• _REQUEST_:
Set down the data below in full and exactly, minus the pictures.

==== SUPPLIED DATA

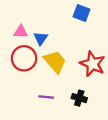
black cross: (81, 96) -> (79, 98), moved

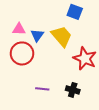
yellow trapezoid: (55, 62) -> (62, 36), moved

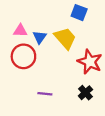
black cross: (73, 90) -> (85, 93), moved, turned 32

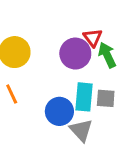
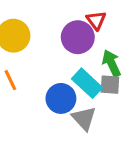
green arrow: (107, 55) -> (112, 63), moved
cyan rectangle: (84, 97) -> (87, 83), turned -52

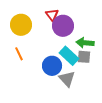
red triangle: (96, 20) -> (52, 15), moved
green arrow: (112, 63) -> (85, 43), turned -60

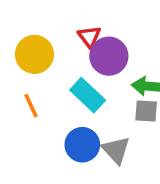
cyan rectangle: (69, 56) -> (88, 95), moved
blue circle: (52, 66) -> (82, 145), moved

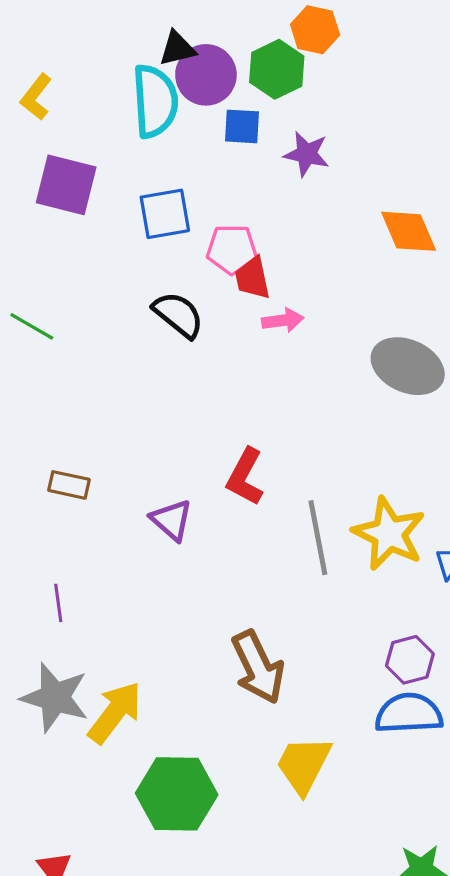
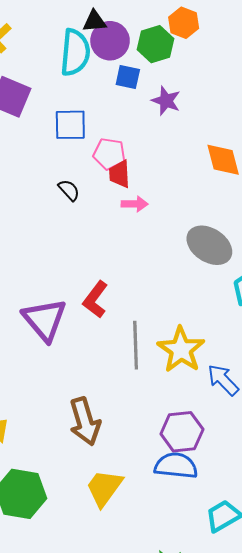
black semicircle: (178, 315) -> (69, 190), size x0.7
purple triangle: (172, 520) -> (45, 320), size x1.6
purple hexagon: (410, 660) -> (182, 432), size x1.4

========

• _RESPONSE BELOW_:
black cross: (81, 96) -> (79, 98), moved

yellow trapezoid: (55, 62) -> (62, 36), moved

black cross: (73, 90) -> (85, 93), moved, turned 32

green arrow: (107, 55) -> (112, 63), moved
cyan rectangle: (84, 97) -> (87, 83), turned -52

red triangle: (96, 20) -> (52, 15), moved
green arrow: (112, 63) -> (85, 43), turned -60

cyan rectangle: (69, 56) -> (88, 95), moved
blue circle: (52, 66) -> (82, 145), moved

black semicircle: (178, 315) -> (69, 190), size x0.7
purple triangle: (172, 520) -> (45, 320), size x1.6
purple hexagon: (410, 660) -> (182, 432), size x1.4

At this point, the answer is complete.